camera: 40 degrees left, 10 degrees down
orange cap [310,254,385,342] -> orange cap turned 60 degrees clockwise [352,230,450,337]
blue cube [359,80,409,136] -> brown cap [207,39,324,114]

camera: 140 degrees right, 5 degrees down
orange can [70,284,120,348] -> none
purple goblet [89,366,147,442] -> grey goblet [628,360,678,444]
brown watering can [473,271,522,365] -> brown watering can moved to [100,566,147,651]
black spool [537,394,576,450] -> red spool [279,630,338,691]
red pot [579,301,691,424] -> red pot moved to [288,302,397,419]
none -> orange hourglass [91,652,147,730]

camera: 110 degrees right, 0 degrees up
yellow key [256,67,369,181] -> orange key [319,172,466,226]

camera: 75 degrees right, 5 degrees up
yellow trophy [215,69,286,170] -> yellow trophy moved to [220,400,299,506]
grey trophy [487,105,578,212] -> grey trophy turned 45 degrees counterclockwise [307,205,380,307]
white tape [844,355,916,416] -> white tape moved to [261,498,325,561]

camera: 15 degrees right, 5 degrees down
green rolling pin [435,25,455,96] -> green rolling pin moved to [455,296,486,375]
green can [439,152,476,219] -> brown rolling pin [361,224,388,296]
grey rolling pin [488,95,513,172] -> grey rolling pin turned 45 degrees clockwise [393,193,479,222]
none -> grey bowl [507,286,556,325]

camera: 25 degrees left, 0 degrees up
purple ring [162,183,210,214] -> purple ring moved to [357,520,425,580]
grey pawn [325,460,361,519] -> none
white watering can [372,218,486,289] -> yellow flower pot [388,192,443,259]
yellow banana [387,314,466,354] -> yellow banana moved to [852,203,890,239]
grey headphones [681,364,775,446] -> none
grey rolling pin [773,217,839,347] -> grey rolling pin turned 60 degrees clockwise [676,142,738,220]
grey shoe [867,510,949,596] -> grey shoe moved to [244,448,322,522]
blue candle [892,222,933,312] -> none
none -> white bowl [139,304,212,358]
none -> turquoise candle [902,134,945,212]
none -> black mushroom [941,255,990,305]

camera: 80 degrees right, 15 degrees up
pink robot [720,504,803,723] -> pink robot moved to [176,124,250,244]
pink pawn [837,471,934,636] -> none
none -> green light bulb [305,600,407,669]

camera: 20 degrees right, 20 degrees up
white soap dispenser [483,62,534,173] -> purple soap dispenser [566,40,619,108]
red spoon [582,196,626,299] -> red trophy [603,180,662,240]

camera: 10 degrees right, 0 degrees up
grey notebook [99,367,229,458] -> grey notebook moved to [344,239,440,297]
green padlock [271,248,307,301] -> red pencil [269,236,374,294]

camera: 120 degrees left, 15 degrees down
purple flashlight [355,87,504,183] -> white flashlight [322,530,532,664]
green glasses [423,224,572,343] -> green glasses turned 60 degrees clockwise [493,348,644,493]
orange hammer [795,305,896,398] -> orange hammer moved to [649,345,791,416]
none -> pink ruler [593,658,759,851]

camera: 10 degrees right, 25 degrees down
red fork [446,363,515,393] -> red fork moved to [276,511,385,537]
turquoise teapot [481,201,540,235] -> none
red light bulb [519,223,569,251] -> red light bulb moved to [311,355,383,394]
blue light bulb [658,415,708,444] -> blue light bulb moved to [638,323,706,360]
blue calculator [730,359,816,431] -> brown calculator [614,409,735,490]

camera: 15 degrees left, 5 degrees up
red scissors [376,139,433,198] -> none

*Work required:* Write out each record exactly, without addition or omission.

*Solution:*
camera: 40 degrees left, 10 degrees down
orange cap [310,254,385,342] -> orange cap turned 60 degrees clockwise [352,230,450,337]
blue cube [359,80,409,136] -> brown cap [207,39,324,114]

camera: 140 degrees right, 5 degrees down
orange can [70,284,120,348] -> none
purple goblet [89,366,147,442] -> grey goblet [628,360,678,444]
brown watering can [473,271,522,365] -> brown watering can moved to [100,566,147,651]
black spool [537,394,576,450] -> red spool [279,630,338,691]
red pot [579,301,691,424] -> red pot moved to [288,302,397,419]
none -> orange hourglass [91,652,147,730]

camera: 110 degrees right, 0 degrees up
yellow key [256,67,369,181] -> orange key [319,172,466,226]

camera: 75 degrees right, 5 degrees up
yellow trophy [215,69,286,170] -> yellow trophy moved to [220,400,299,506]
grey trophy [487,105,578,212] -> grey trophy turned 45 degrees counterclockwise [307,205,380,307]
white tape [844,355,916,416] -> white tape moved to [261,498,325,561]

camera: 15 degrees right, 5 degrees down
green rolling pin [435,25,455,96] -> green rolling pin moved to [455,296,486,375]
green can [439,152,476,219] -> brown rolling pin [361,224,388,296]
grey rolling pin [488,95,513,172] -> grey rolling pin turned 45 degrees clockwise [393,193,479,222]
none -> grey bowl [507,286,556,325]

camera: 25 degrees left, 0 degrees up
purple ring [162,183,210,214] -> purple ring moved to [357,520,425,580]
grey pawn [325,460,361,519] -> none
white watering can [372,218,486,289] -> yellow flower pot [388,192,443,259]
yellow banana [387,314,466,354] -> yellow banana moved to [852,203,890,239]
grey headphones [681,364,775,446] -> none
grey rolling pin [773,217,839,347] -> grey rolling pin turned 60 degrees clockwise [676,142,738,220]
grey shoe [867,510,949,596] -> grey shoe moved to [244,448,322,522]
blue candle [892,222,933,312] -> none
none -> white bowl [139,304,212,358]
none -> turquoise candle [902,134,945,212]
none -> black mushroom [941,255,990,305]

camera: 80 degrees right, 15 degrees up
pink robot [720,504,803,723] -> pink robot moved to [176,124,250,244]
pink pawn [837,471,934,636] -> none
none -> green light bulb [305,600,407,669]

camera: 20 degrees right, 20 degrees up
white soap dispenser [483,62,534,173] -> purple soap dispenser [566,40,619,108]
red spoon [582,196,626,299] -> red trophy [603,180,662,240]

camera: 10 degrees right, 0 degrees up
grey notebook [99,367,229,458] -> grey notebook moved to [344,239,440,297]
green padlock [271,248,307,301] -> red pencil [269,236,374,294]

camera: 120 degrees left, 15 degrees down
purple flashlight [355,87,504,183] -> white flashlight [322,530,532,664]
green glasses [423,224,572,343] -> green glasses turned 60 degrees clockwise [493,348,644,493]
orange hammer [795,305,896,398] -> orange hammer moved to [649,345,791,416]
none -> pink ruler [593,658,759,851]

camera: 10 degrees right, 25 degrees down
red fork [446,363,515,393] -> red fork moved to [276,511,385,537]
turquoise teapot [481,201,540,235] -> none
red light bulb [519,223,569,251] -> red light bulb moved to [311,355,383,394]
blue light bulb [658,415,708,444] -> blue light bulb moved to [638,323,706,360]
blue calculator [730,359,816,431] -> brown calculator [614,409,735,490]

camera: 15 degrees left, 5 degrees up
red scissors [376,139,433,198] -> none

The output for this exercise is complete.